What is required. Search the entries for the word "CANH". Copy every line where it turns up.
═══ Dataset extract
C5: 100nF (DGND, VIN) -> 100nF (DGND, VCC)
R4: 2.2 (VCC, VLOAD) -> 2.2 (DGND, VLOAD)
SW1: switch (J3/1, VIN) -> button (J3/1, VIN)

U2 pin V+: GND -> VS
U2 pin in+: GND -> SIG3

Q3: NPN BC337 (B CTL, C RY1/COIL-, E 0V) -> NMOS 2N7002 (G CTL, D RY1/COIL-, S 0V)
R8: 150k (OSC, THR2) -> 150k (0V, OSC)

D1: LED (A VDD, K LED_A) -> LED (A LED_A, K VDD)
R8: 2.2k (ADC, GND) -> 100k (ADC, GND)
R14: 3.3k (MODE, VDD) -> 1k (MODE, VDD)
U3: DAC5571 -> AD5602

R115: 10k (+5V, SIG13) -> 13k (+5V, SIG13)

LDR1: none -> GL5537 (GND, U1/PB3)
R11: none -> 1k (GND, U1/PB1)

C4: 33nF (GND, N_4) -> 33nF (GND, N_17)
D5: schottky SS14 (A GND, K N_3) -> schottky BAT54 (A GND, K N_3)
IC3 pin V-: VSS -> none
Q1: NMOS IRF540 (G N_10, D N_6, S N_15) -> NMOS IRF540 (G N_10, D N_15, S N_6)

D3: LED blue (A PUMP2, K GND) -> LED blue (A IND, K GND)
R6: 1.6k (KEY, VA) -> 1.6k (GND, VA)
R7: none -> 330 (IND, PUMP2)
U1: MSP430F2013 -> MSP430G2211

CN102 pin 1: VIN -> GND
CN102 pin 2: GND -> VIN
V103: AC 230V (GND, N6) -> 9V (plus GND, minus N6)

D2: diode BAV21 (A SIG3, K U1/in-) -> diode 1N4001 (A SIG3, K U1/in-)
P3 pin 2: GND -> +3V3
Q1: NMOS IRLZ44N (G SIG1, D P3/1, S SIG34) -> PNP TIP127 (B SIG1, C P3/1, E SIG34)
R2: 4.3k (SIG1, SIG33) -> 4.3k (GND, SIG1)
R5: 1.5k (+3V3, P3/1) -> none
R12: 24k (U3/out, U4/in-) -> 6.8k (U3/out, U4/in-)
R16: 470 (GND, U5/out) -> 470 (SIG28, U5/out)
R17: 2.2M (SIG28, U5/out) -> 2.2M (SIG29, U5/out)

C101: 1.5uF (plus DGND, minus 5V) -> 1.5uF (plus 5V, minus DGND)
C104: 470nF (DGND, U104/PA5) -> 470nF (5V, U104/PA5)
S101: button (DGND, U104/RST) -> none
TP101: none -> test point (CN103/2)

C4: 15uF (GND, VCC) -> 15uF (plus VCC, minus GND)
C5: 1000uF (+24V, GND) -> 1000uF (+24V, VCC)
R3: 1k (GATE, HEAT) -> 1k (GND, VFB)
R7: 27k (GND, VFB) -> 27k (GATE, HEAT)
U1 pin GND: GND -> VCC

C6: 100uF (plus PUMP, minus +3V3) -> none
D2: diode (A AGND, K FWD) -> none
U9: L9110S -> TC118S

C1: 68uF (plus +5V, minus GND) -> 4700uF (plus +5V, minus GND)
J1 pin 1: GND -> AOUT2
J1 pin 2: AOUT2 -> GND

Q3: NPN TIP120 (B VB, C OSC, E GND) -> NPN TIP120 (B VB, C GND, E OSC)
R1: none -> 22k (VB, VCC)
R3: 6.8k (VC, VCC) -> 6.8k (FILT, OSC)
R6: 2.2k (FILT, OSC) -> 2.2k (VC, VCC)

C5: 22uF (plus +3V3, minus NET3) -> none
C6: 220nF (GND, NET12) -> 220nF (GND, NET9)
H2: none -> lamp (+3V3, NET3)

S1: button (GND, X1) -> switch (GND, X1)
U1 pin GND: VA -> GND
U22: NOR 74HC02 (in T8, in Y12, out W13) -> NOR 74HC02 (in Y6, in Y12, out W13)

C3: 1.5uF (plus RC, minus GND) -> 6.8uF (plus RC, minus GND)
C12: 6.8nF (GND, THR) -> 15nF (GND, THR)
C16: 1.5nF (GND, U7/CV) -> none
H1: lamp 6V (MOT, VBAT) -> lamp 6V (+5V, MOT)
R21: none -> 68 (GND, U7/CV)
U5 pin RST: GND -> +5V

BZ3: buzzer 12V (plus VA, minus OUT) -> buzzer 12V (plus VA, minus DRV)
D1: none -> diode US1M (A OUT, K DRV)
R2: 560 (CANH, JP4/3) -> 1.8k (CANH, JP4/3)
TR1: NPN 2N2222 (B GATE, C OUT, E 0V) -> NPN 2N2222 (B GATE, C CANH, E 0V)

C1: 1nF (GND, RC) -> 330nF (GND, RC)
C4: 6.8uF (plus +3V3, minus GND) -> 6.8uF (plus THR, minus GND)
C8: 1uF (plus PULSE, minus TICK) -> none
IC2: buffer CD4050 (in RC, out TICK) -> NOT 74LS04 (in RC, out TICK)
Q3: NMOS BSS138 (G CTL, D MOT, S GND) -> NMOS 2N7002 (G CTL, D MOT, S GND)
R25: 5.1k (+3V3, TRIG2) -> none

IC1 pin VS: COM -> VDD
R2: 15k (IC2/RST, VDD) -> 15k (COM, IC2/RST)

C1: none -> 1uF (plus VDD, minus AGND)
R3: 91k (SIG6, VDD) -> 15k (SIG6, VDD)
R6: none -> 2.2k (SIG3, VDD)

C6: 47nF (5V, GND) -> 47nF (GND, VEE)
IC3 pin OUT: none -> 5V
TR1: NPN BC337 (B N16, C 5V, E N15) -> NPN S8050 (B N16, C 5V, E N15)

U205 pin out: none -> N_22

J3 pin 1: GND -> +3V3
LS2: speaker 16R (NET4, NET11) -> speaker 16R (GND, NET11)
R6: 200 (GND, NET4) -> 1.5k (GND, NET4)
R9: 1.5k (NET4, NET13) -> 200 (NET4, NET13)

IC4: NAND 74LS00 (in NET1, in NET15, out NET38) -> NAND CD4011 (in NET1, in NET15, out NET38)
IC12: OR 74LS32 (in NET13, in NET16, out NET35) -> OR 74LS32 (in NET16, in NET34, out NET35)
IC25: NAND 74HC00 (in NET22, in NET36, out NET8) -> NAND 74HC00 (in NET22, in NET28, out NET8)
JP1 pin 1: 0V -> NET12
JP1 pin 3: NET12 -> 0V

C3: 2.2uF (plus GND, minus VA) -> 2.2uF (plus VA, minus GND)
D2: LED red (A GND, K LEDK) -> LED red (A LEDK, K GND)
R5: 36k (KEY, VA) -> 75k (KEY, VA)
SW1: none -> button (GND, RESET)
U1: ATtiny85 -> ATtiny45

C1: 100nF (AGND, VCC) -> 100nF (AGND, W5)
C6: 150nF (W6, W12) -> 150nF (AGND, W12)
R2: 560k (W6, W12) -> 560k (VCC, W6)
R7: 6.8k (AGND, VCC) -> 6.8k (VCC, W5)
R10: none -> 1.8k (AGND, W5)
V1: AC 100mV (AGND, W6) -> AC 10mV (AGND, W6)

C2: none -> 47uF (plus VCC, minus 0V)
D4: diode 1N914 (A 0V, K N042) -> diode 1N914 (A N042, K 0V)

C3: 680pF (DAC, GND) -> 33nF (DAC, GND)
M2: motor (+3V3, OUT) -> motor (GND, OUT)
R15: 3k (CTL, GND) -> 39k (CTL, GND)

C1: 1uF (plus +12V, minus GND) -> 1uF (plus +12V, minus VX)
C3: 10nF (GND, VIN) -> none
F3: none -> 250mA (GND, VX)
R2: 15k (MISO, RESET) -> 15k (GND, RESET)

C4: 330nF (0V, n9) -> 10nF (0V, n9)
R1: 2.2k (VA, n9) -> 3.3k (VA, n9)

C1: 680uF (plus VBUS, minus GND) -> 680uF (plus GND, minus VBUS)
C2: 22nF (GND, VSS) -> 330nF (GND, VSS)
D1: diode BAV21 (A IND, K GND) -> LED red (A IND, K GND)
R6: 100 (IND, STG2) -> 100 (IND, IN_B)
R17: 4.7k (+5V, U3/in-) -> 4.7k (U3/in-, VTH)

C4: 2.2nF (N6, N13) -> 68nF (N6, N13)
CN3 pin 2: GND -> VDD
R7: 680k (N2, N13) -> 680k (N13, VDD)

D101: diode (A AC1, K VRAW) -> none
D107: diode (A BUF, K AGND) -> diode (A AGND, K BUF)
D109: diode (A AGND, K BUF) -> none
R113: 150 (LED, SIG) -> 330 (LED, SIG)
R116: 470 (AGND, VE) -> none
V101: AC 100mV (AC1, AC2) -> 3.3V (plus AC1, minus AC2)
══════
Written solution.
R2: 560 (CANH, JP4/3) -> 1.8k (CANH, JP4/3)
TR1: NPN 2N2222 (B GATE, C OUT, E 0V) -> NPN 2N2222 (B GATE, C CANH, E 0V)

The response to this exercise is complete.